| Dataset content |
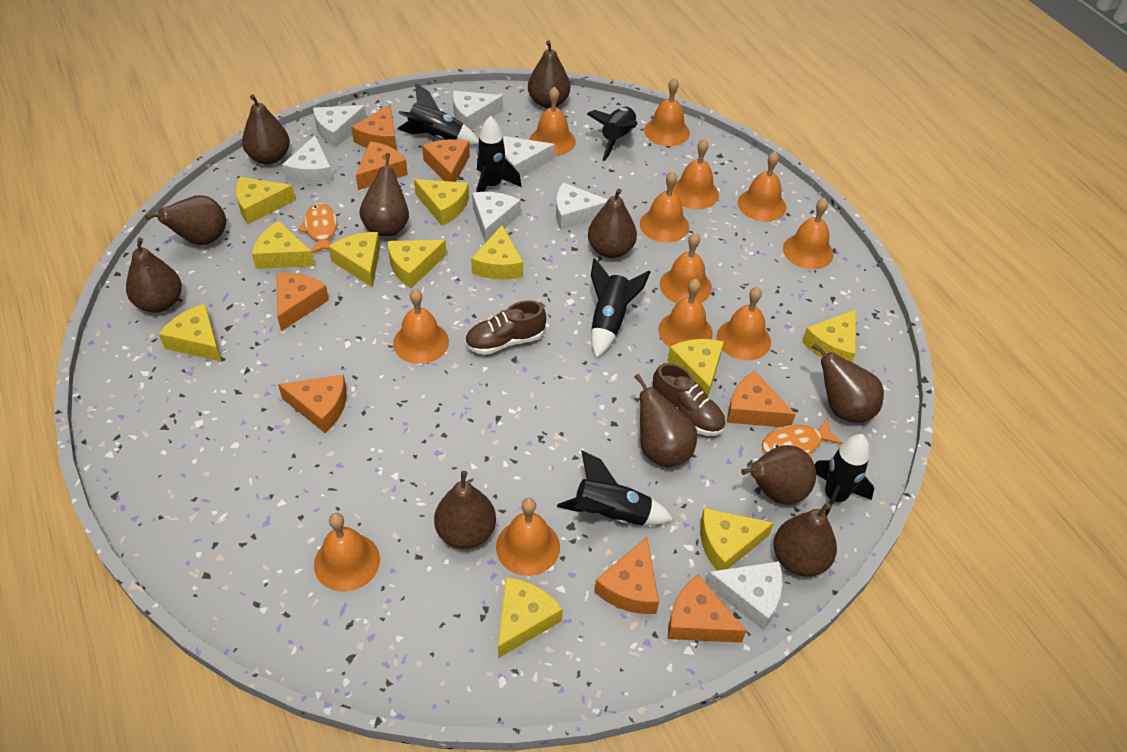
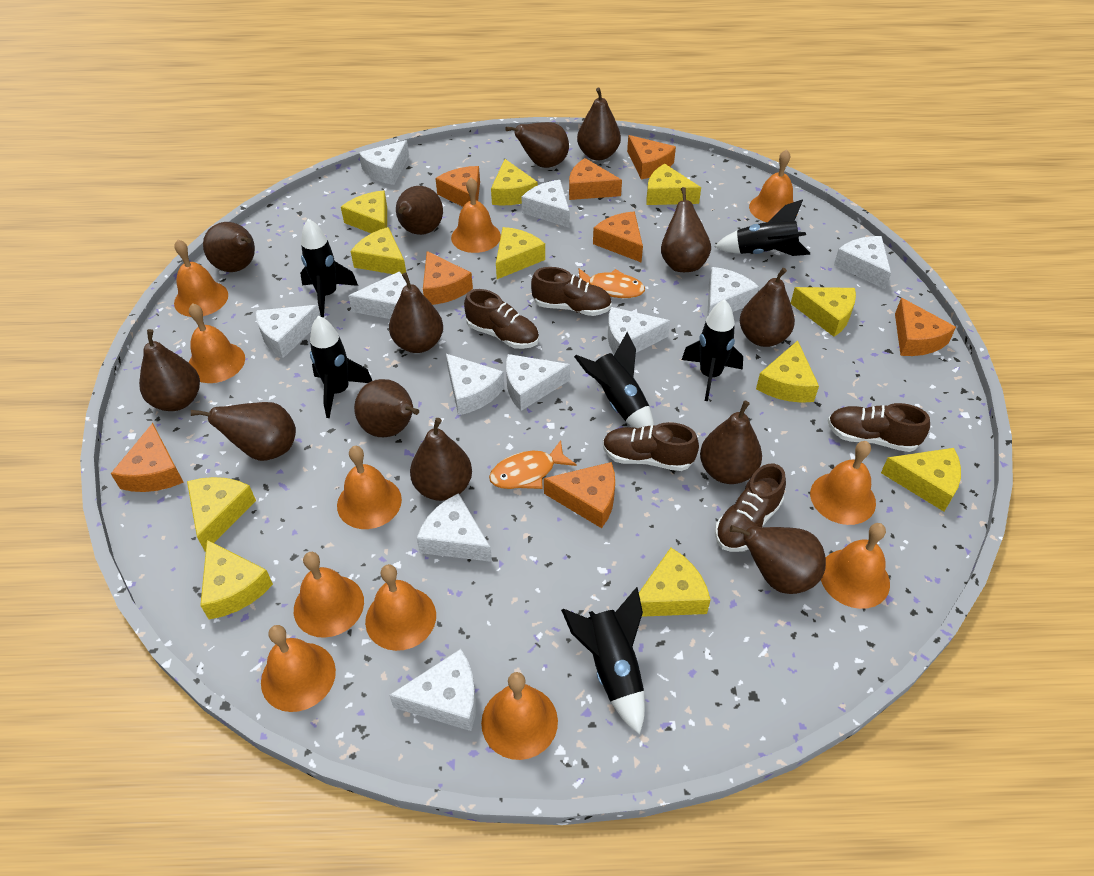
brown pear: 11 -> 13
brown shoe: 2 -> 5
orange bell: 12 -> 11
white cheese: 7 -> 11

| Instructions to follow |
All of the lines above should be retyped precisely, apart from the pictures.

| Your solution |
brown pear: 11 -> 13
brown shoe: 2 -> 5
orange bell: 12 -> 11
white cheese: 7 -> 11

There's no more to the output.